Give the number of lines below with "degrees" in them, leaving out anything else.

## Source material
####

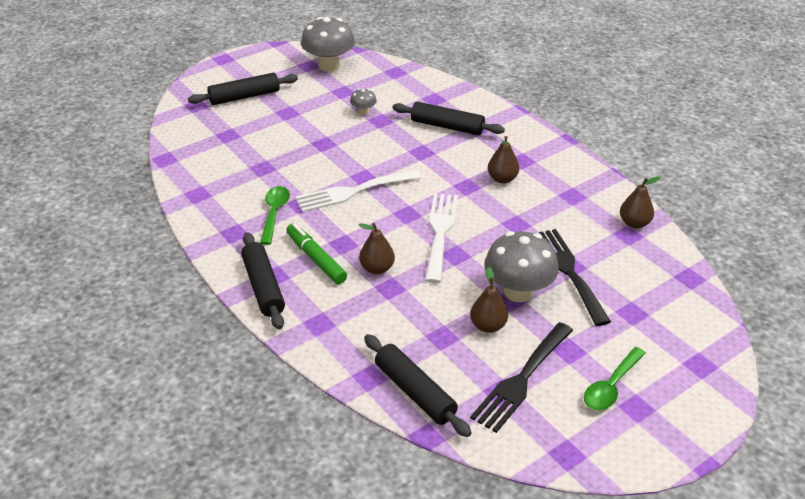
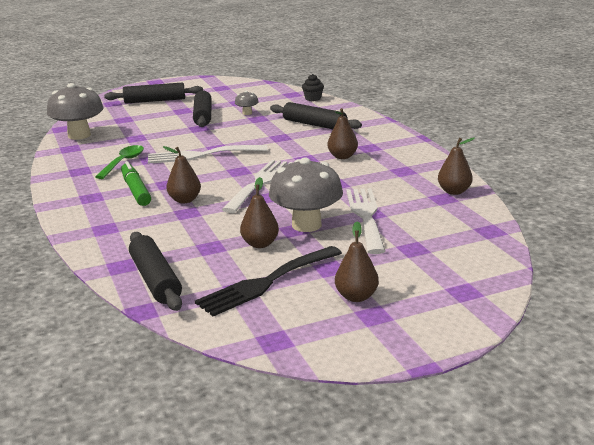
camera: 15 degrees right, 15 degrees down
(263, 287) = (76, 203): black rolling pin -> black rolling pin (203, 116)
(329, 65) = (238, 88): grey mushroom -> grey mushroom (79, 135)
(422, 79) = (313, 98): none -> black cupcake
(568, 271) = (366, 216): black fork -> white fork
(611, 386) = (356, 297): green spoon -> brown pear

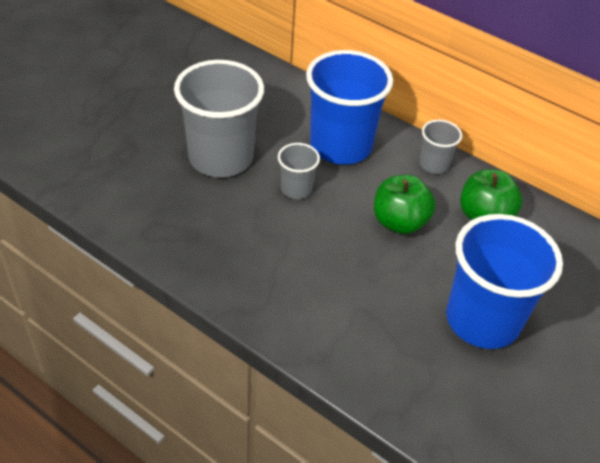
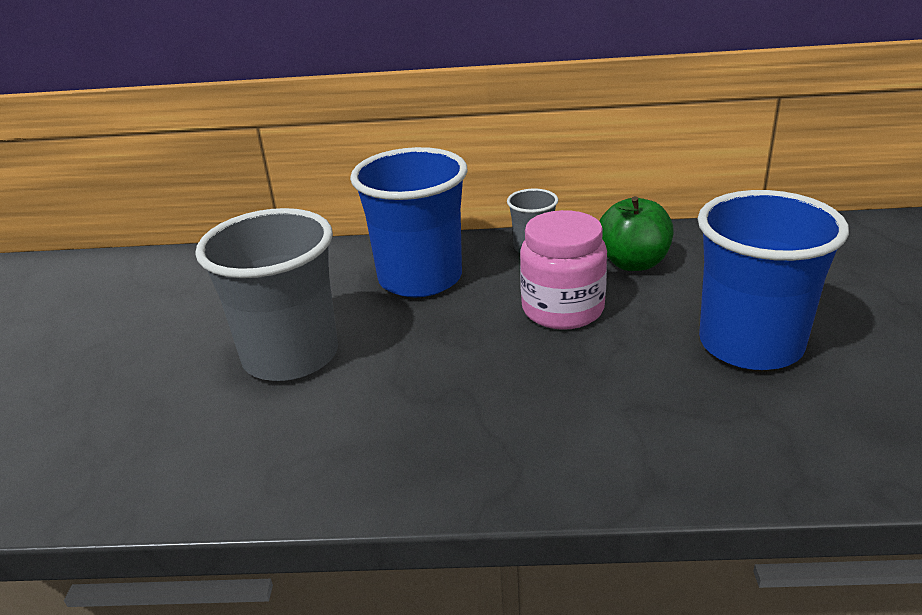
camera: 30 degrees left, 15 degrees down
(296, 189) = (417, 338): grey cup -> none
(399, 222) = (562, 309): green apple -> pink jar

####

## Answer area
2